## BEGIN Data to process
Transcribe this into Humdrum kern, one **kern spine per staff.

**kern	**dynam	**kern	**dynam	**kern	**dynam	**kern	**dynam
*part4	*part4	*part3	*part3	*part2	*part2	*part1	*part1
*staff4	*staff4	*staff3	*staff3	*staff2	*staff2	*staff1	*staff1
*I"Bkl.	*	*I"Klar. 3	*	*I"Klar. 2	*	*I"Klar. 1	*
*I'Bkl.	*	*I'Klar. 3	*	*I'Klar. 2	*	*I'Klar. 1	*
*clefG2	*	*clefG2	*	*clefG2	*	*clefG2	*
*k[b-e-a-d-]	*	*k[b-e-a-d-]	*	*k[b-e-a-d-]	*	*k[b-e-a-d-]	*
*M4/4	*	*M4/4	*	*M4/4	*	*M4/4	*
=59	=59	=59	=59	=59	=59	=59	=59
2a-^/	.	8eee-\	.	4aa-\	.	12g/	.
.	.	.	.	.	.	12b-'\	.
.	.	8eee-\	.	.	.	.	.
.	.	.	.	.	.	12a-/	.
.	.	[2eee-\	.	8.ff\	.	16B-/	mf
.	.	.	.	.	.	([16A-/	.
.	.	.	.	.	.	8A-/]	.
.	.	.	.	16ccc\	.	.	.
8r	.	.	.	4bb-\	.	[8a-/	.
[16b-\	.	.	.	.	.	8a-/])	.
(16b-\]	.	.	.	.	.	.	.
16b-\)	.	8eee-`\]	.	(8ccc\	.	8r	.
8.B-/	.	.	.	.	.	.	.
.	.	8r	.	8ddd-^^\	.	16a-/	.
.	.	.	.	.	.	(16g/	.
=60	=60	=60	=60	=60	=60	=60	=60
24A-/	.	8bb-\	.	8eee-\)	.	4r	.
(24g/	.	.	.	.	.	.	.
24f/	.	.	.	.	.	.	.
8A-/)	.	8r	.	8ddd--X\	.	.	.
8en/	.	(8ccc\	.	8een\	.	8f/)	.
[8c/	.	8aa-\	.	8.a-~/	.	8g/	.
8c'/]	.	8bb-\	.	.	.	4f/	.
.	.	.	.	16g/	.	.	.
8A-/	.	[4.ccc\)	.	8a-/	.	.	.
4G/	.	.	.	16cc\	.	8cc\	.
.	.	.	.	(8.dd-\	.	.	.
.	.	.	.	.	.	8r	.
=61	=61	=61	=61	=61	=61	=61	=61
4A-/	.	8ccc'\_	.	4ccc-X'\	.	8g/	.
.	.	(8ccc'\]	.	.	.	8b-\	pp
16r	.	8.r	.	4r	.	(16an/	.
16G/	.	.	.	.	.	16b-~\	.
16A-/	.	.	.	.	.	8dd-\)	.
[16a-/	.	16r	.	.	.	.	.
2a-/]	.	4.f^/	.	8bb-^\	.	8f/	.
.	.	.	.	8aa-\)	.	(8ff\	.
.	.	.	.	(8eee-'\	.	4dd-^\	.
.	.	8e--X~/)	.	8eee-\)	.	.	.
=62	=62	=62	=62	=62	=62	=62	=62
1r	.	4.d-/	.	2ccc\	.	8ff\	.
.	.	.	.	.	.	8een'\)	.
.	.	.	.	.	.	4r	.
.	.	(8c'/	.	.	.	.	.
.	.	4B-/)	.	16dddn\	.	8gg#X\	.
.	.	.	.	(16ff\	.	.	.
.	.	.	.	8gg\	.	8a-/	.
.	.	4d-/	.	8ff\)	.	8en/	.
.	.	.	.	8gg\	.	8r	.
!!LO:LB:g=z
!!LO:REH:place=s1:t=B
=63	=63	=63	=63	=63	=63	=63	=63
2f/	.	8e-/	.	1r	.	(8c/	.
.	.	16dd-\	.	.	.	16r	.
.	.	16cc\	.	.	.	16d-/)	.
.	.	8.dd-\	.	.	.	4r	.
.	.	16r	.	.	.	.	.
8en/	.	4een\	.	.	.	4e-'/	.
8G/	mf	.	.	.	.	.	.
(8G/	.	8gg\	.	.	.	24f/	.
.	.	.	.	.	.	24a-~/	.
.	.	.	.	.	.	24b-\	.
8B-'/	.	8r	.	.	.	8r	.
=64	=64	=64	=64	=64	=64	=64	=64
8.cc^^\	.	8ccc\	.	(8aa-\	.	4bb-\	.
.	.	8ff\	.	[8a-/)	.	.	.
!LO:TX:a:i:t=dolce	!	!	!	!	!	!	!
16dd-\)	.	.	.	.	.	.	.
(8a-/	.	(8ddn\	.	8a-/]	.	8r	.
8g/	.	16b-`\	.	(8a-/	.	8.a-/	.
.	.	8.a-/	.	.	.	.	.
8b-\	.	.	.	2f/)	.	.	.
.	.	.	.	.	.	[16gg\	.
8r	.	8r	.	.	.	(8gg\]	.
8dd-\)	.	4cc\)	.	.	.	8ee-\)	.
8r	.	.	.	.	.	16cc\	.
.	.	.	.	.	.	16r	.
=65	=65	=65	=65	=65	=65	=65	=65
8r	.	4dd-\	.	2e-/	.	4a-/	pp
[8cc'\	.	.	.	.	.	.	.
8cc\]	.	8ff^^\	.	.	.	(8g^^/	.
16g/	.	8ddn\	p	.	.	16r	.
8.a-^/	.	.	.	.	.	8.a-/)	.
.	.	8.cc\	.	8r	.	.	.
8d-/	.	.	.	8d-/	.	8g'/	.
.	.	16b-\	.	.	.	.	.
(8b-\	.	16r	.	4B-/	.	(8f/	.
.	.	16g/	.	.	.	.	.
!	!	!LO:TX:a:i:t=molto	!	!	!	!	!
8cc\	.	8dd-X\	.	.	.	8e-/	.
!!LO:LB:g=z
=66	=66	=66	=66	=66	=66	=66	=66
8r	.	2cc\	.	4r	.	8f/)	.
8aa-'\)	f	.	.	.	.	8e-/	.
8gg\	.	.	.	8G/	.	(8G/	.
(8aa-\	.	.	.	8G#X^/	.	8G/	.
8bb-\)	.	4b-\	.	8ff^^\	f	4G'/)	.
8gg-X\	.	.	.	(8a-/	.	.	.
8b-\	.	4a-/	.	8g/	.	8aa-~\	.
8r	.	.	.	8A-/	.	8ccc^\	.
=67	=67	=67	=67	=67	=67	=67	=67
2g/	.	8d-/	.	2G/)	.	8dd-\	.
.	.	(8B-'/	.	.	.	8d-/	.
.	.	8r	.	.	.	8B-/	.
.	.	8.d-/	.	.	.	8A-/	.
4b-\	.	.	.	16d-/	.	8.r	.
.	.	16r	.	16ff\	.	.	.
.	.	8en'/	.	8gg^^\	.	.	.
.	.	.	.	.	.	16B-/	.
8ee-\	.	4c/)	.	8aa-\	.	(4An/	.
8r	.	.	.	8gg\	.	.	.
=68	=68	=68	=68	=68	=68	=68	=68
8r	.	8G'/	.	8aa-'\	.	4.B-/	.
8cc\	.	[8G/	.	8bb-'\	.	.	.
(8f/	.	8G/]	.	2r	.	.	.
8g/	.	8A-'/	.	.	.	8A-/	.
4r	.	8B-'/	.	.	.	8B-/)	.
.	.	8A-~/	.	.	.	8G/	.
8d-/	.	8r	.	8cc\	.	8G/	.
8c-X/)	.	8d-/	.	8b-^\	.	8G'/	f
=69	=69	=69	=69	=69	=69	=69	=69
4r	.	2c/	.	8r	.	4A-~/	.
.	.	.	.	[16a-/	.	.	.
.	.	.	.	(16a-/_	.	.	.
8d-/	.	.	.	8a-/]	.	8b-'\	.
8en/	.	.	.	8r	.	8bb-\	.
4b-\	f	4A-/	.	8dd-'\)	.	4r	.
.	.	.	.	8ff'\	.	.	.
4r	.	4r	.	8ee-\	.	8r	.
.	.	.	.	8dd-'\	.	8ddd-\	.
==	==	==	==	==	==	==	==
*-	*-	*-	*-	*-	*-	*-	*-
## END Data to process
=== What this task involves ===
Identify each line in the material above that contains the string "kern", treating uppercase and lowercase as different, and copy those lines out.

=== Result of the task ===
Transcribe this into Humdrum kern, one **kern spine per staff.
**kern	**dynam	**kern	**dynam	**kern	**dynam	**kern	**dynam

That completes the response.